**Goal of the exercise**
Skip the pictures, and retype the data below in full, exactly.

[Stored data entries]
────────────────
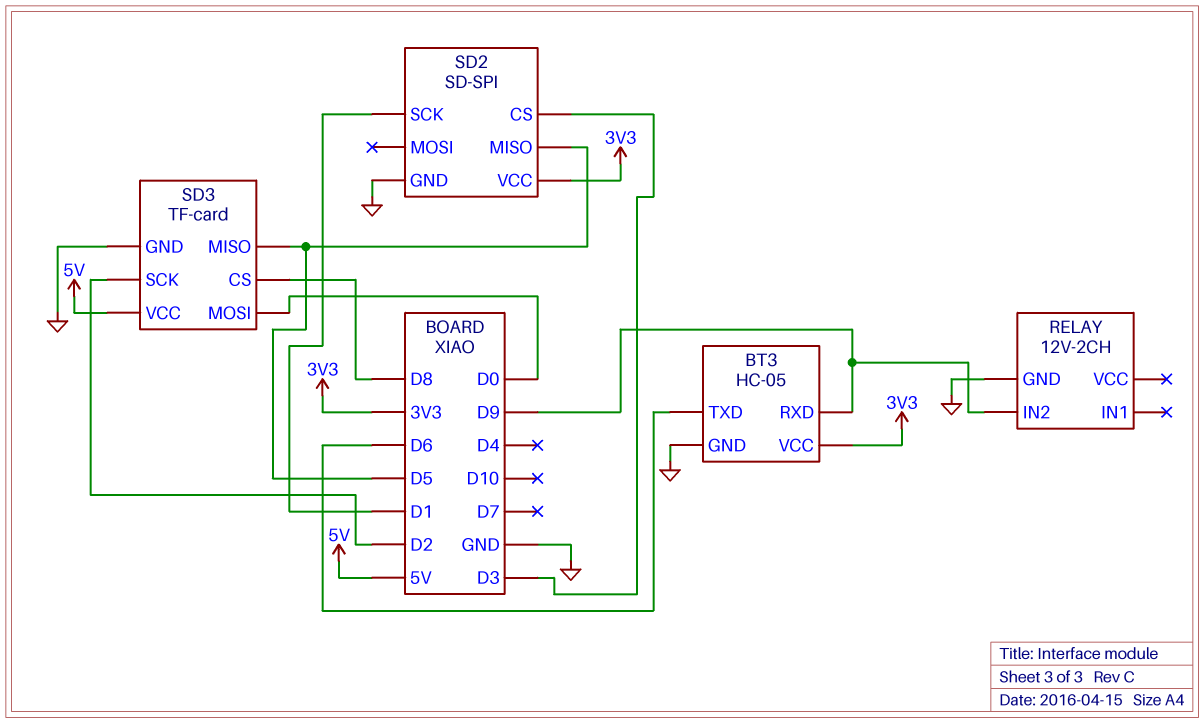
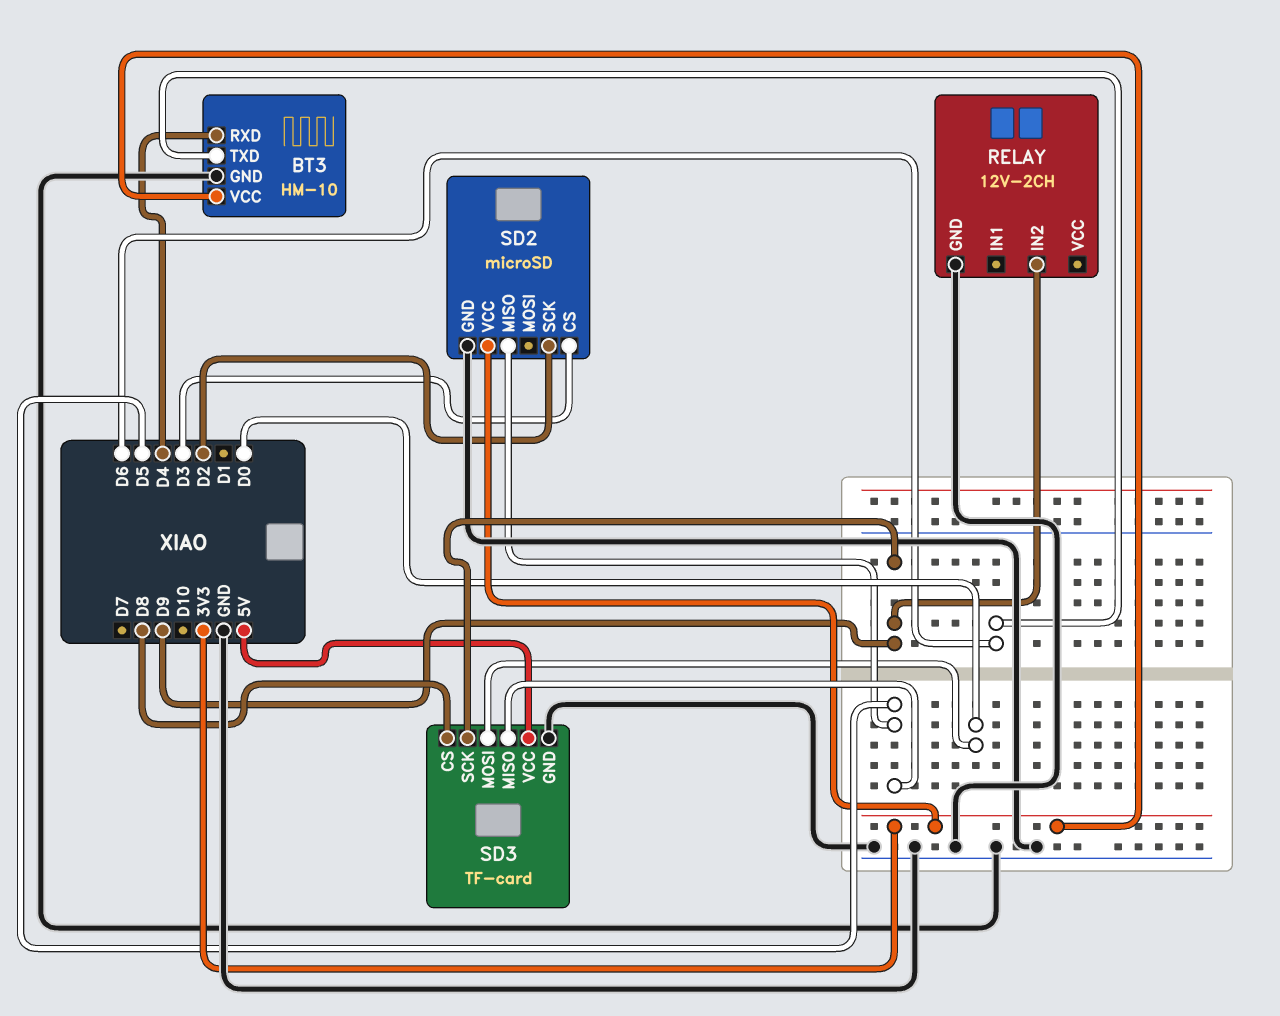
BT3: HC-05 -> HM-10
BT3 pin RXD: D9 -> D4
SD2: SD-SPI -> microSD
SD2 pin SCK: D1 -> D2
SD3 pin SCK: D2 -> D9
────────────────
**Solution to this problem**
BT3: HC-05 -> HM-10
BT3 pin RXD: D9 -> D4
SD2: SD-SPI -> microSD
SD2 pin SCK: D1 -> D2
SD3 pin SCK: D2 -> D9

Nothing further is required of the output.